> _EXERCISE BRIEF_
Read through the listing below and copy each line in which the word "green" occurs.

> _INFORMATION GIVEN_
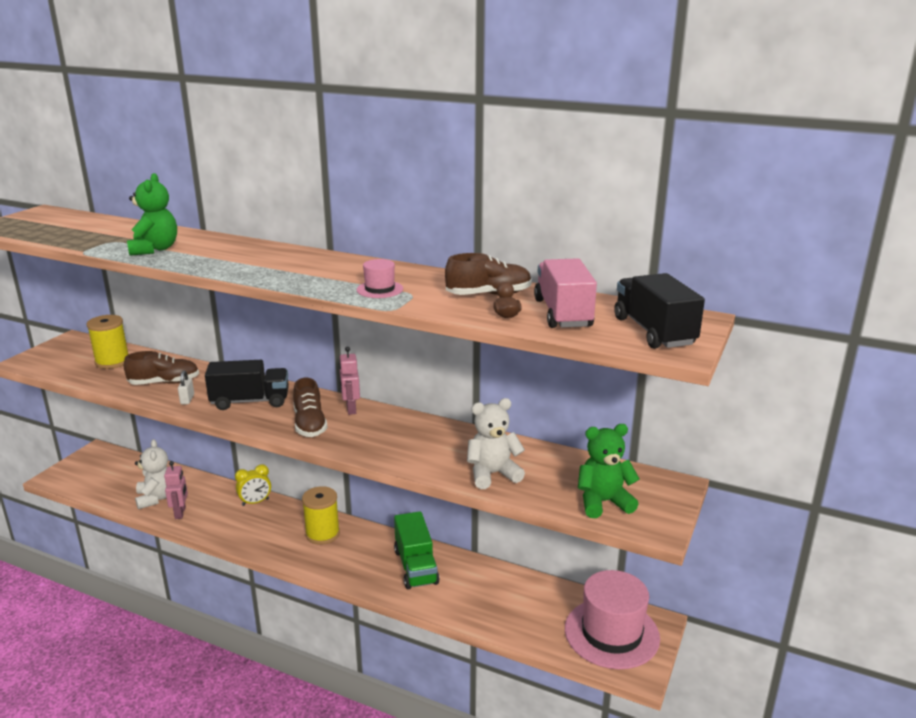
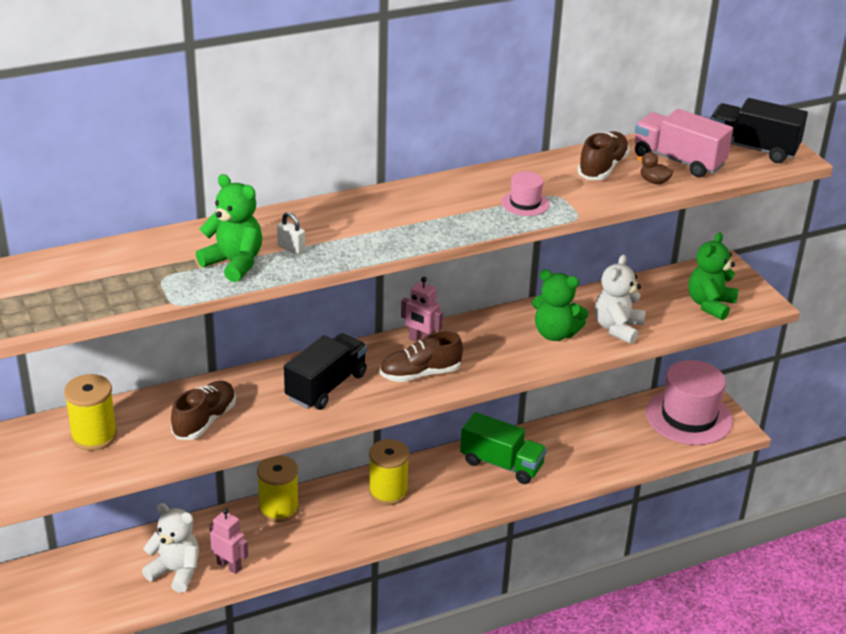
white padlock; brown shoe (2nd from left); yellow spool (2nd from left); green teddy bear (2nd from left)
--
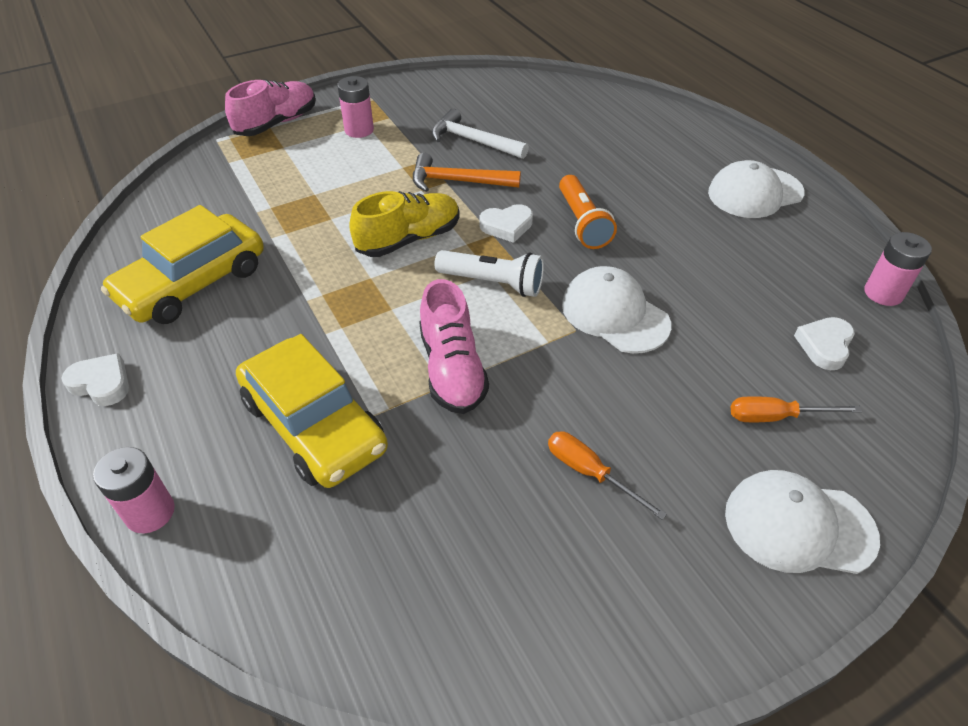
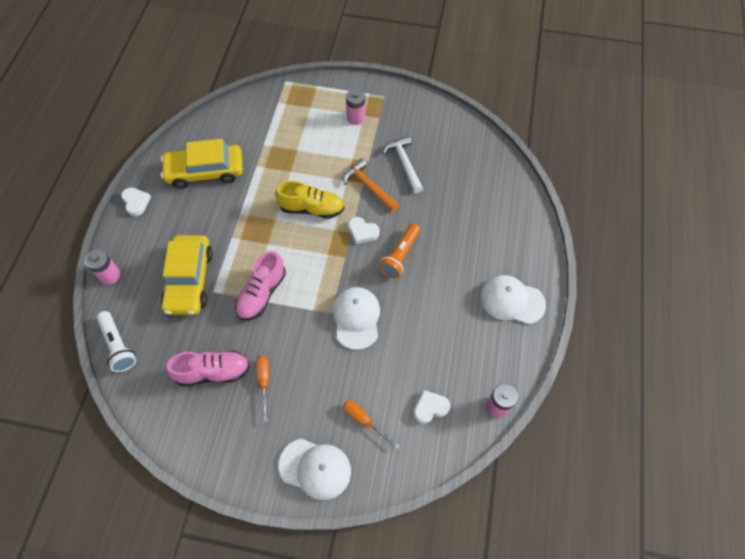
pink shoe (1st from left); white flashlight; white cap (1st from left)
---
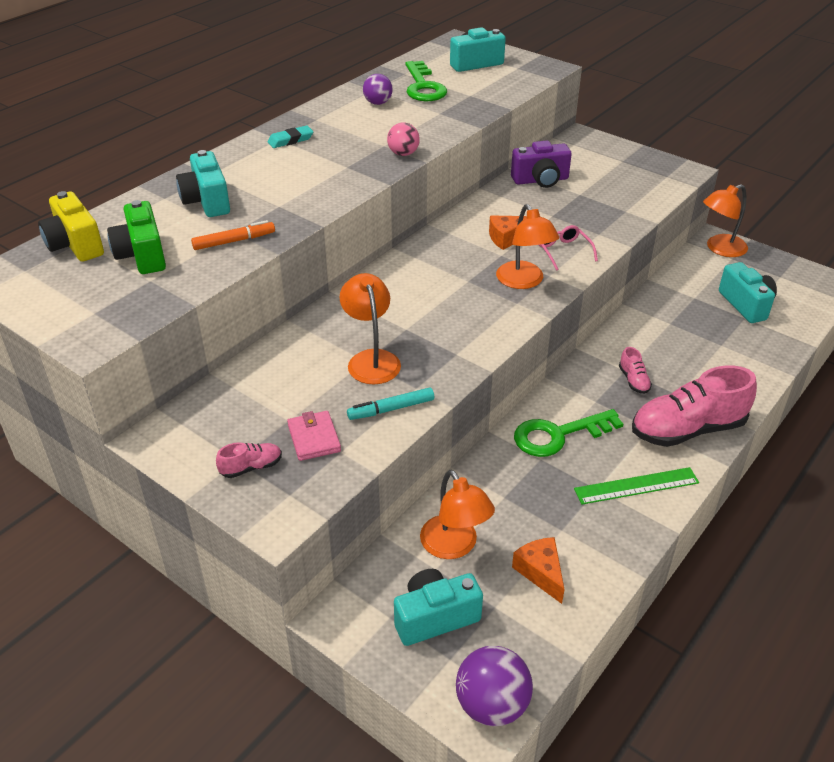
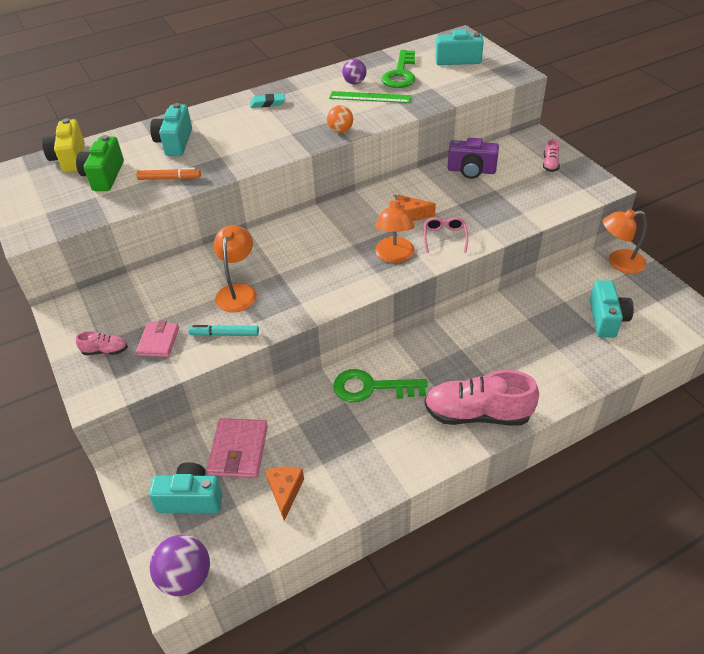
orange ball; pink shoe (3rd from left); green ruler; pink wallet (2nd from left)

> _RESPONSE_
white padlock; brown shoe (2nd from left); yellow spool (2nd from left); green teddy bear (2nd from left)
orange ball; pink shoe (3rd from left); green ruler; pink wallet (2nd from left)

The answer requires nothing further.